## Aim of the exercise
Determine how many lines in the following listing include "none". Respond with that number only.

## Exercise material
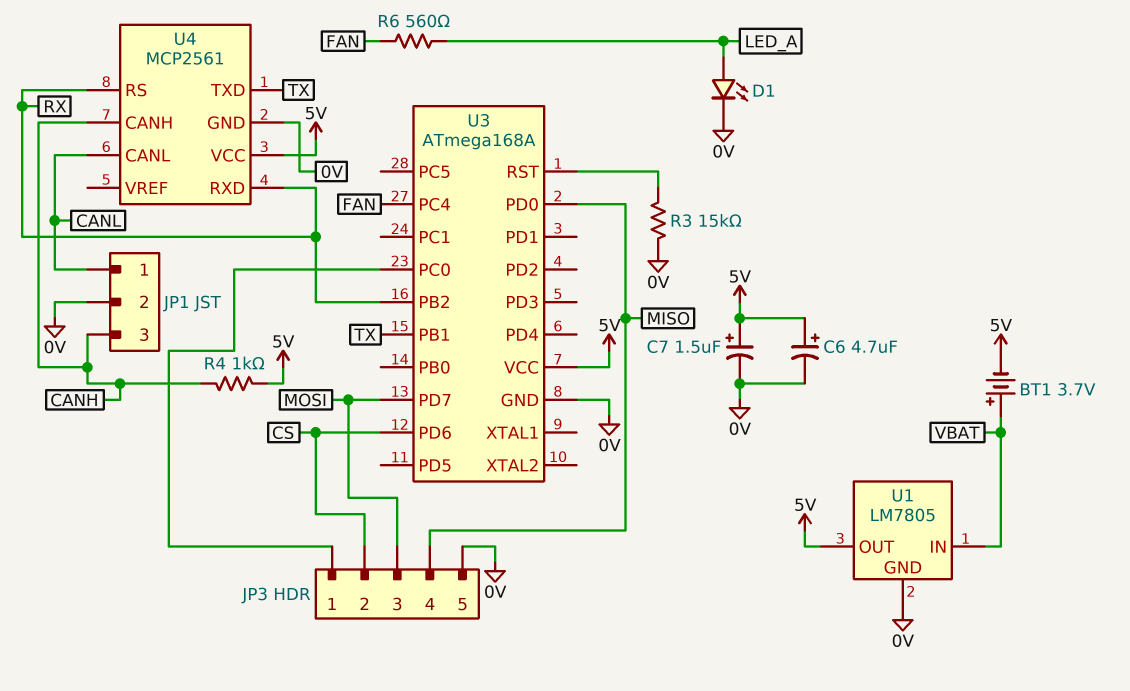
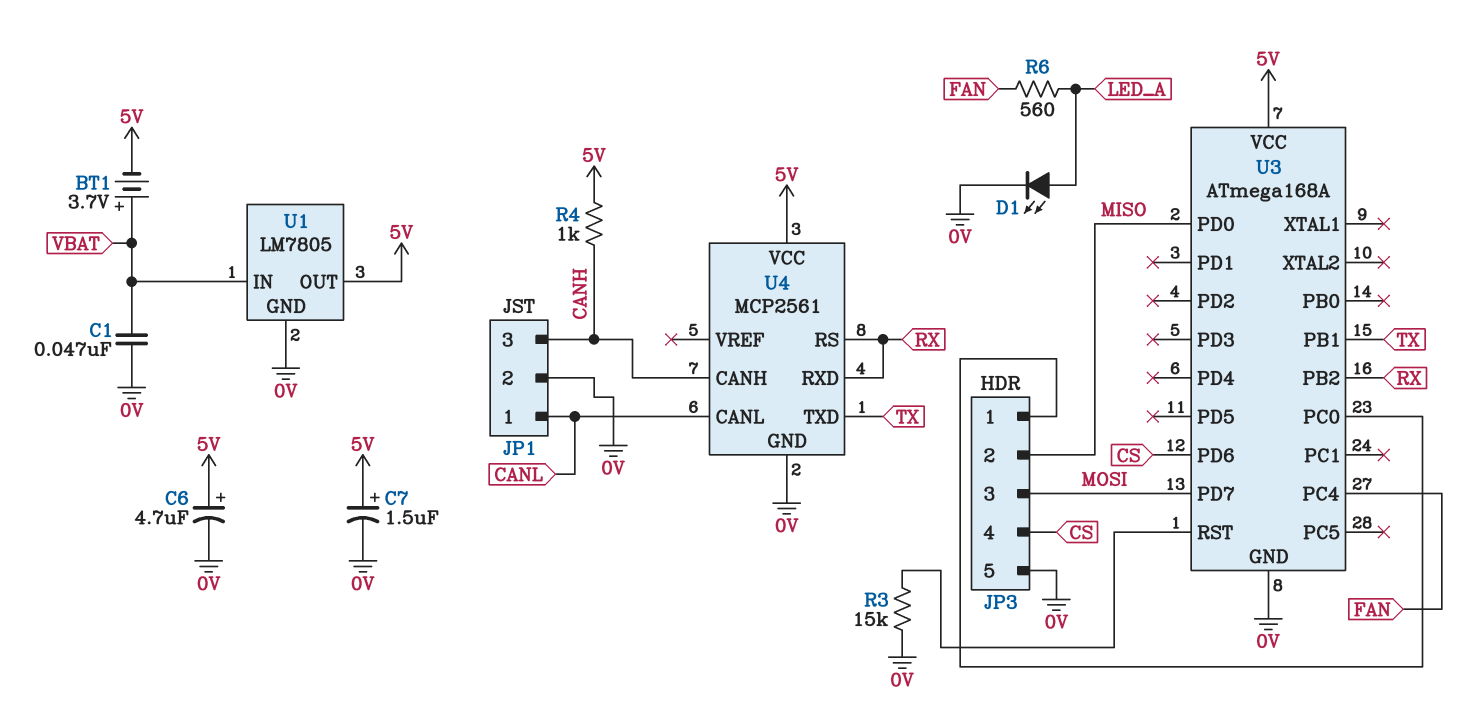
C1: none -> 47nF (0V, VBAT)
JP3 pin 2: CS -> MISO
JP3 pin 4: MISO -> CS

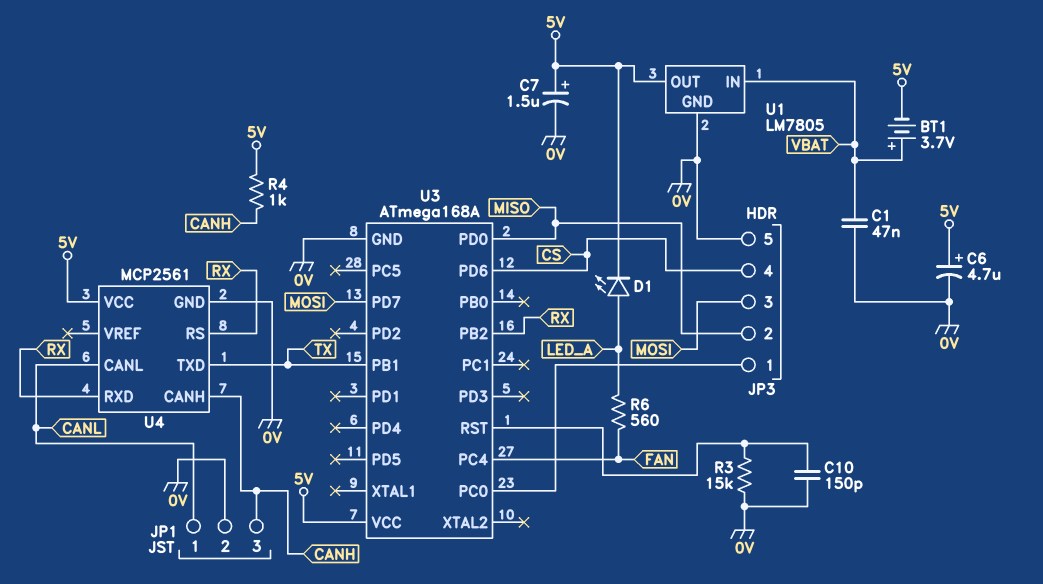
C10: none -> 150pF (0V, U3/RST)
D1: LED (A LED_A, K 0V) -> LED (A LED_A, K 5V)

## Answer to this problem
2